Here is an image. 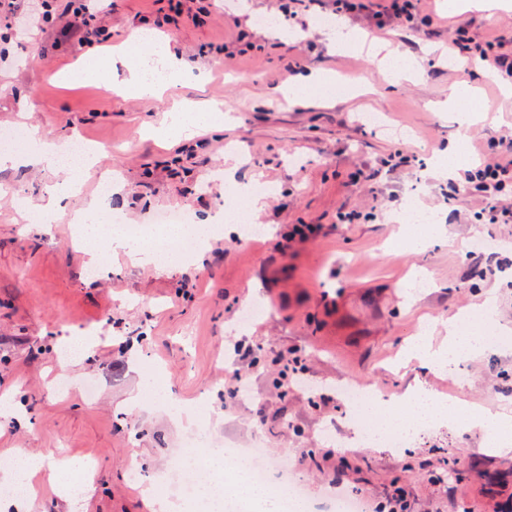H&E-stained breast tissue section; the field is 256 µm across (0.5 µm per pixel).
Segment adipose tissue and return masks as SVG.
<instances>
[{"instance_id": "1", "label": "adipose tissue", "mask_w": 512, "mask_h": 512, "mask_svg": "<svg viewBox=\"0 0 512 512\" xmlns=\"http://www.w3.org/2000/svg\"><path fill=\"white\" fill-rule=\"evenodd\" d=\"M150 69L161 70L163 82L148 80L146 72ZM181 72V63L172 54L168 41L160 38L144 48L142 65L132 68L122 85L137 96L154 95L162 84L176 83ZM218 119L217 112L212 109L175 110L166 114L155 133L160 137L178 135L189 139L196 130L214 126ZM223 217V211L219 210L196 224L170 225L151 241L142 242L129 238L123 225L113 223L111 213L93 204L81 212L78 233L89 249H96L99 236L104 234L112 247L132 251L140 264L172 267L181 262L173 251L179 241L187 237L204 239L207 225L217 223ZM463 320L460 314L449 318L448 342L445 345L436 347L428 337H418L411 347V359L430 369L443 371L453 369L461 361L482 351L484 344L481 337L465 332ZM402 407L410 409V417H399L398 410ZM371 415L380 427L392 426L404 431L412 429L422 419L449 420L465 426L478 425L493 433L492 439L483 447L484 452L499 455L512 452V414L478 410L456 399L438 401L423 386L403 394L379 395ZM228 487L241 500L246 512H281L278 500L272 498L267 489L252 485L243 467L232 469Z\"/></svg>"}]
</instances>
- - - - - - -
__Task goal__
Repeat, exactly and only, the lines above from the one containing "Segment adipose tissue" through the end of the material.

__Answer to this task__
Segment adipose tissue and return masks as SVG.
<instances>
[{"instance_id": "1", "label": "adipose tissue", "mask_w": 512, "mask_h": 512, "mask_svg": "<svg viewBox=\"0 0 512 512\" xmlns=\"http://www.w3.org/2000/svg\"><path fill=\"white\" fill-rule=\"evenodd\" d=\"M150 69L161 70L163 82L148 80L146 72ZM181 72V63L172 54L168 41L160 38L144 48L142 65L132 68L122 85L137 96L154 95L162 84L176 83ZM218 119L217 112L212 109L175 110L166 114L155 133L160 137L178 135L189 139L196 130L214 126ZM223 217V211L219 210L196 224L170 225L151 241L142 242L129 238L123 225L113 223L111 213L93 204L81 212L78 233L89 249H96L99 236L104 234L112 247L132 251L140 264L172 267L181 262L173 251L179 241L187 237L204 239L207 225L217 223ZM463 320L460 314L449 318L448 342L445 345L436 347L428 337H418L411 347V359L430 369L443 371L453 369L461 361L482 351L484 344L481 337L465 332ZM402 407L410 409V417H399L398 410ZM371 415L380 427L392 426L404 431L412 429L422 419L449 420L465 426L478 425L493 433L492 439L483 447L484 452L499 455L512 452V414L478 410L456 399L438 401L423 386L403 394L379 395ZM228 487L241 500L246 512H281L278 500L272 498L267 489L252 485L243 467L232 469Z\"/></svg>"}]
</instances>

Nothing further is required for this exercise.